INFORMATION PROVIDED -
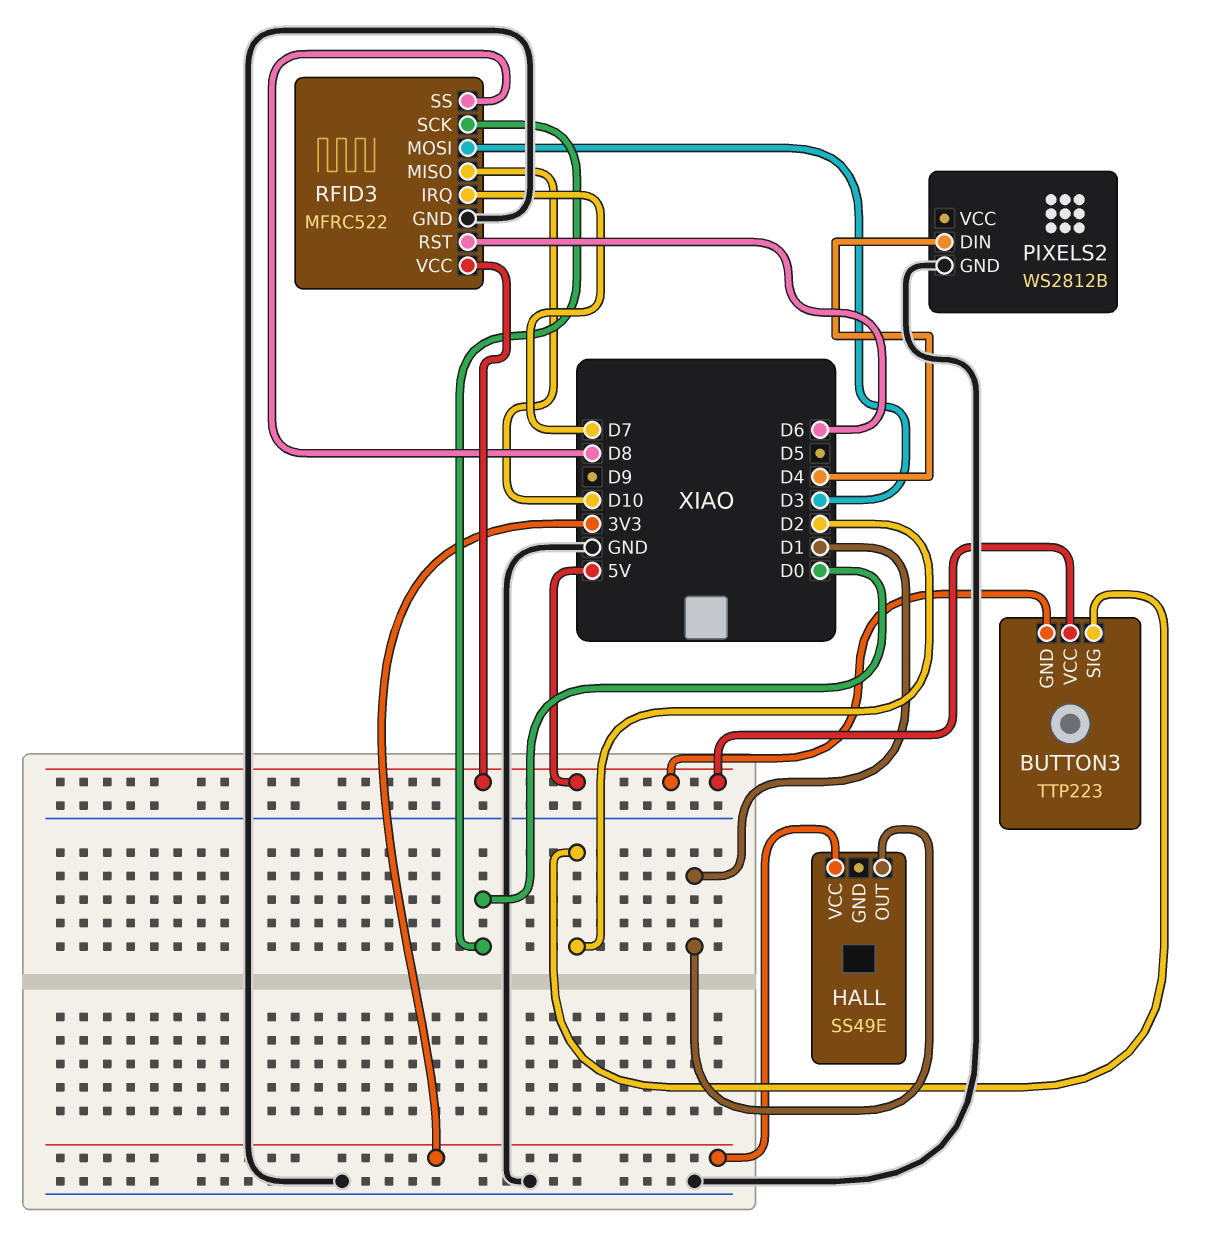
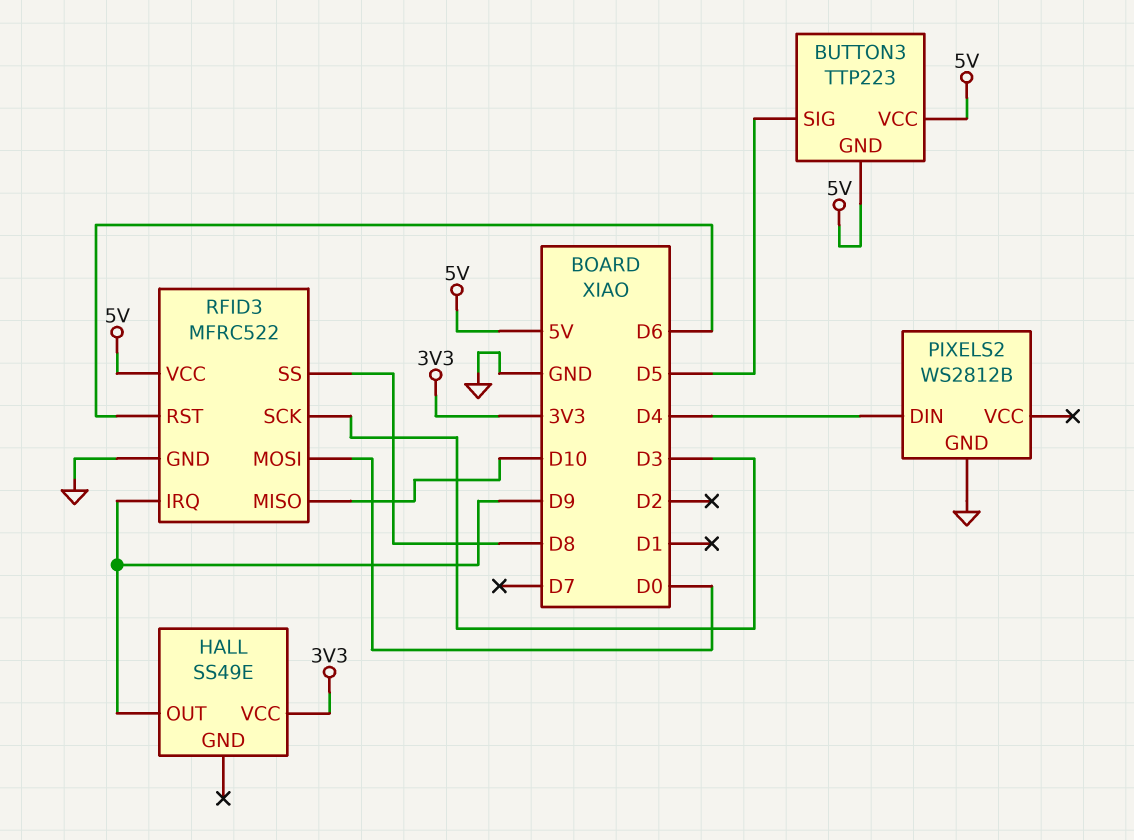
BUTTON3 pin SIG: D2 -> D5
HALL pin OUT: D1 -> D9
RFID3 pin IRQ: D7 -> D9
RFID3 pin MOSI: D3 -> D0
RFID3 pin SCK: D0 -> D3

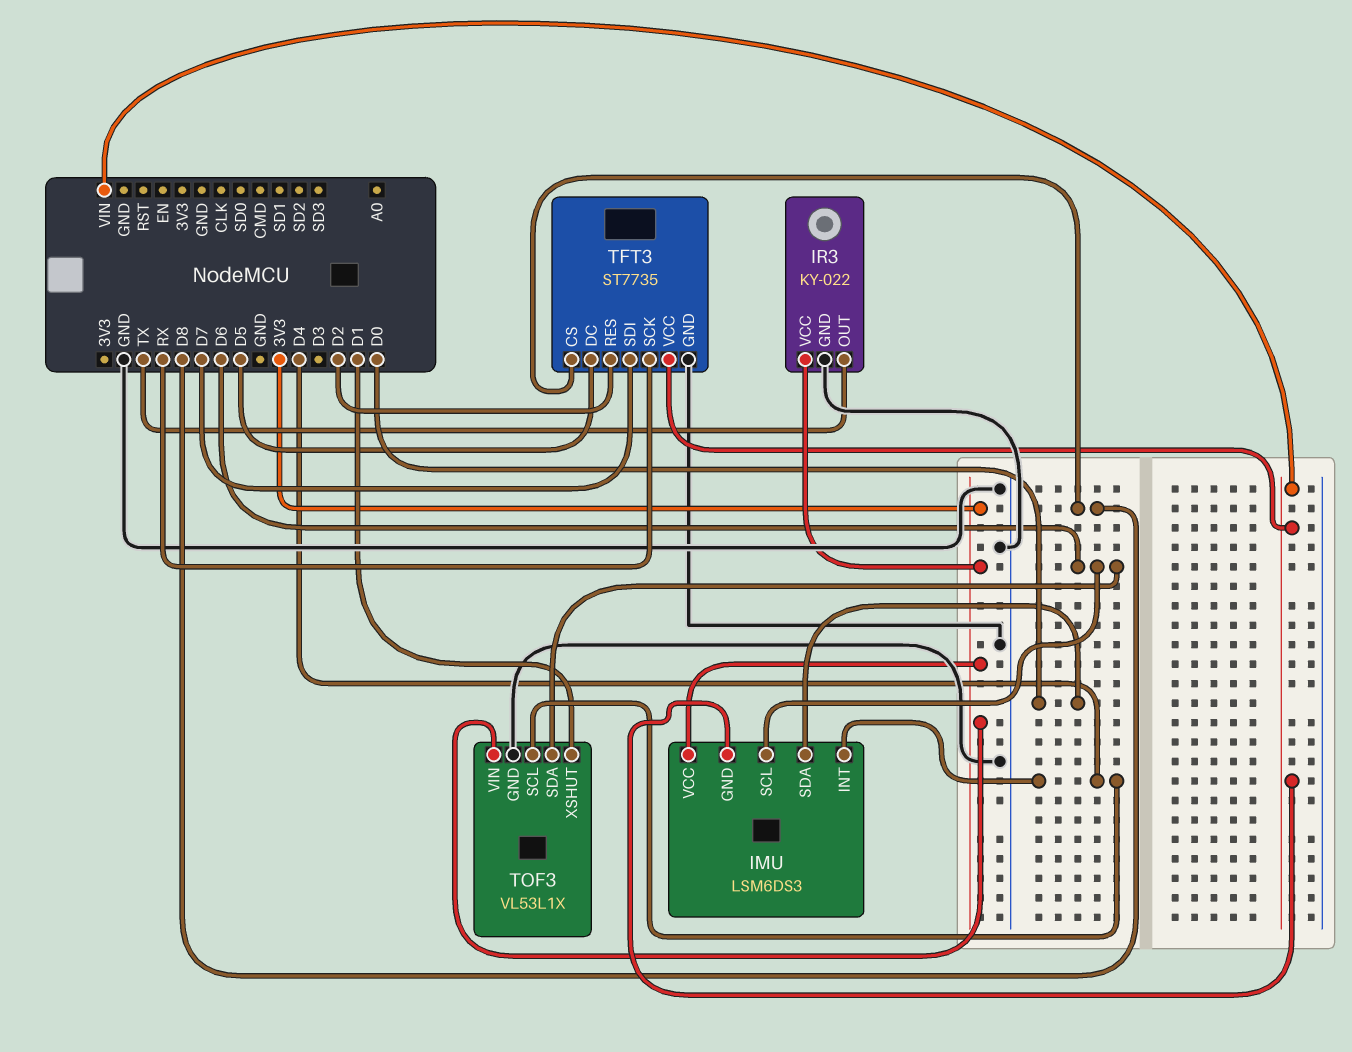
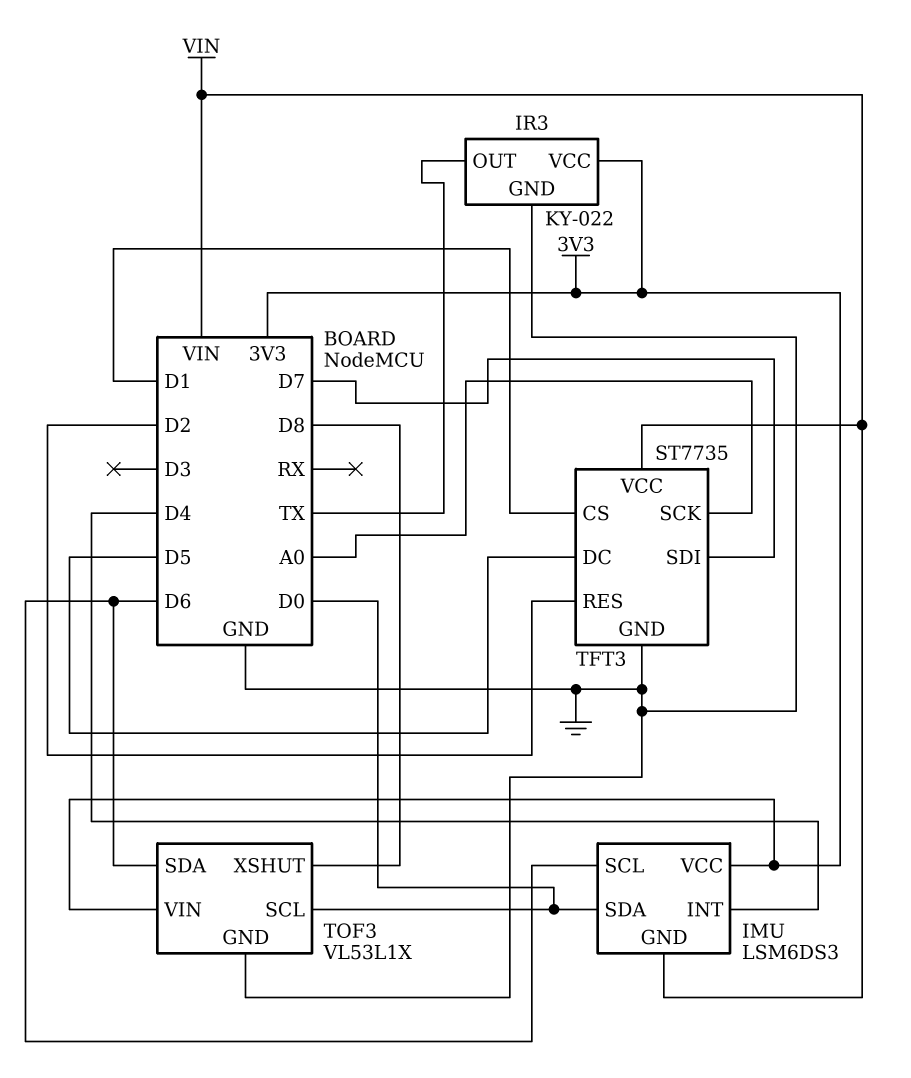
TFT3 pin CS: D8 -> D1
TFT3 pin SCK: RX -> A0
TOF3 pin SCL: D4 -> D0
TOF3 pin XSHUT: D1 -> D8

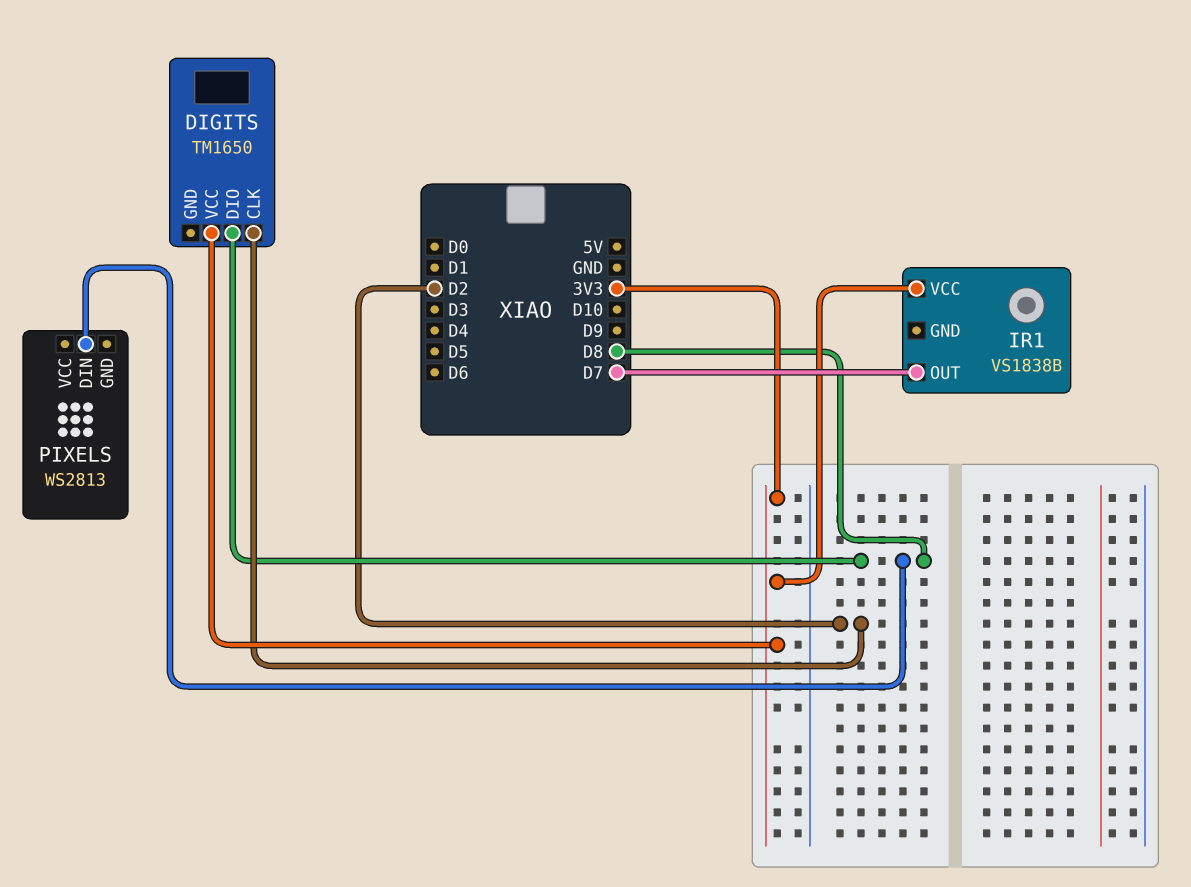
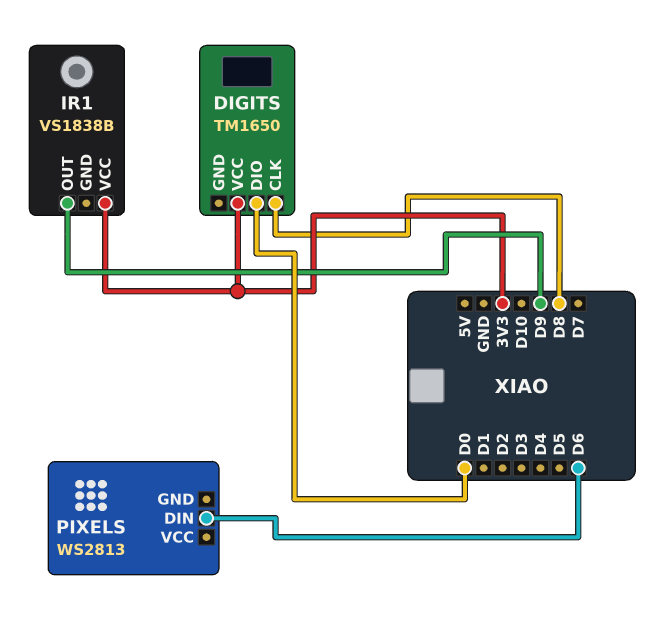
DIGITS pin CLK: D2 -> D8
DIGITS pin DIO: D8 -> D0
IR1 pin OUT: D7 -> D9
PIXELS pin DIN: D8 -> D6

EXERCISE REQUIREMENTS - The line containing "TOF3 pin XSHUT: D1 -> D8" and every line after it, through the end of the material above, are to be printed exactly; no pictures belong in the output.

RESPONSE BOX -
TOF3 pin XSHUT: D1 -> D8

DIGITS pin CLK: D2 -> D8
DIGITS pin DIO: D8 -> D0
IR1 pin OUT: D7 -> D9
PIXELS pin DIN: D8 -> D6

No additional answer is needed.